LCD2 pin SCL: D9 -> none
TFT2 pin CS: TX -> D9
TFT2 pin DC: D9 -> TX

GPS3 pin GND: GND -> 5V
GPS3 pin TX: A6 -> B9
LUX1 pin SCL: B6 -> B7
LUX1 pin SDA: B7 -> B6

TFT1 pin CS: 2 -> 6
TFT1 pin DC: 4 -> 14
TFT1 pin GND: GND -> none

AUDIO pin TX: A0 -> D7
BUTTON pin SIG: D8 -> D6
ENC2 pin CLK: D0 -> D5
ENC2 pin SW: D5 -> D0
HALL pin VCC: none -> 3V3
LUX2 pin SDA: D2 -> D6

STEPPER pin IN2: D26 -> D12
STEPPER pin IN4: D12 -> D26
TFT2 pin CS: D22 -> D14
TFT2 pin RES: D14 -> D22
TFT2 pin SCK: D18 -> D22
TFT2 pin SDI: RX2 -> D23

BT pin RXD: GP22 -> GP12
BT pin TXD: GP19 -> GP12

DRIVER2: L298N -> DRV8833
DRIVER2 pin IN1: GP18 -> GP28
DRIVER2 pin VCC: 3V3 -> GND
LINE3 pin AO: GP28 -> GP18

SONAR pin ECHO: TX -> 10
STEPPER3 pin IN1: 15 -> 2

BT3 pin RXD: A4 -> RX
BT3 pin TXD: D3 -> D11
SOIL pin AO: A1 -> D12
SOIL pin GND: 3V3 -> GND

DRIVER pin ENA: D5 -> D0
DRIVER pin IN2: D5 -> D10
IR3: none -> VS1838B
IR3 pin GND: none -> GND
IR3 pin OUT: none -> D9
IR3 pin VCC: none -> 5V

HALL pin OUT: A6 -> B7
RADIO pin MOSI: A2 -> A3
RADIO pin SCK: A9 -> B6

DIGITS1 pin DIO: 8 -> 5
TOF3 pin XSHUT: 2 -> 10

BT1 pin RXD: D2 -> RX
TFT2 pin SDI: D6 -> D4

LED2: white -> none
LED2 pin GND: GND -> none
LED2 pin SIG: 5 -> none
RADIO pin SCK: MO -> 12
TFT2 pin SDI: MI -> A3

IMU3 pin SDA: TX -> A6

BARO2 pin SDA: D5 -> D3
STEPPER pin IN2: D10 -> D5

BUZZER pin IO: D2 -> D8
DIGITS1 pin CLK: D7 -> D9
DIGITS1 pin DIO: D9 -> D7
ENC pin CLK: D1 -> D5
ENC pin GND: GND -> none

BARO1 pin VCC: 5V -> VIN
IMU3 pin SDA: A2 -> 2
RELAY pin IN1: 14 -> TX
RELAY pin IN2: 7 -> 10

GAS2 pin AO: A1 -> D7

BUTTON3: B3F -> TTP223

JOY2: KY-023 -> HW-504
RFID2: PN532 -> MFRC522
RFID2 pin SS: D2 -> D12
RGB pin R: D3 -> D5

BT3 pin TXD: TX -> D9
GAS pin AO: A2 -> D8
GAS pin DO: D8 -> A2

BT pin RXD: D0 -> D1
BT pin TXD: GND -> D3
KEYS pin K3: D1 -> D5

- - -

**Problem:**
Look at the material above and copy, word for word, its lines from the first through the one containing "JOY2: KY-023 -> HW-504".

**Answer to this problem:**
LCD2 pin SCL: D9 -> none
TFT2 pin CS: TX -> D9
TFT2 pin DC: D9 -> TX

GPS3 pin GND: GND -> 5V
GPS3 pin TX: A6 -> B9
LUX1 pin SCL: B6 -> B7
LUX1 pin SDA: B7 -> B6

TFT1 pin CS: 2 -> 6
TFT1 pin DC: 4 -> 14
TFT1 pin GND: GND -> none

AUDIO pin TX: A0 -> D7
BUTTON pin SIG: D8 -> D6
ENC2 pin CLK: D0 -> D5
ENC2 pin SW: D5 -> D0
HALL pin VCC: none -> 3V3
LUX2 pin SDA: D2 -> D6

STEPPER pin IN2: D26 -> D12
STEPPER pin IN4: D12 -> D26
TFT2 pin CS: D22 -> D14
TFT2 pin RES: D14 -> D22
TFT2 pin SCK: D18 -> D22
TFT2 pin SDI: RX2 -> D23

BT pin RXD: GP22 -> GP12
BT pin TXD: GP19 -> GP12

DRIVER2: L298N -> DRV8833
DRIVER2 pin IN1: GP18 -> GP28
DRIVER2 pin VCC: 3V3 -> GND
LINE3 pin AO: GP28 -> GP18

SONAR pin ECHO: TX -> 10
STEPPER3 pin IN1: 15 -> 2

BT3 pin RXD: A4 -> RX
BT3 pin TXD: D3 -> D11
SOIL pin AO: A1 -> D12
SOIL pin GND: 3V3 -> GND

DRIVER pin ENA: D5 -> D0
DRIVER pin IN2: D5 -> D10
IR3: none -> VS1838B
IR3 pin GND: none -> GND
IR3 pin OUT: none -> D9
IR3 pin VCC: none -> 5V

HALL pin OUT: A6 -> B7
RADIO pin MOSI: A2 -> A3
RADIO pin SCK: A9 -> B6

DIGITS1 pin DIO: 8 -> 5
TOF3 pin XSHUT: 2 -> 10

BT1 pin RXD: D2 -> RX
TFT2 pin SDI: D6 -> D4

LED2: white -> none
LED2 pin GND: GND -> none
LED2 pin SIG: 5 -> none
RADIO pin SCK: MO -> 12
TFT2 pin SDI: MI -> A3

IMU3 pin SDA: TX -> A6

BARO2 pin SDA: D5 -> D3
STEPPER pin IN2: D10 -> D5

BUZZER pin IO: D2 -> D8
DIGITS1 pin CLK: D7 -> D9
DIGITS1 pin DIO: D9 -> D7
ENC pin CLK: D1 -> D5
ENC pin GND: GND -> none

BARO1 pin VCC: 5V -> VIN
IMU3 pin SDA: A2 -> 2
RELAY pin IN1: 14 -> TX
RELAY pin IN2: 7 -> 10

GAS2 pin AO: A1 -> D7

BUTTON3: B3F -> TTP223

JOY2: KY-023 -> HW-504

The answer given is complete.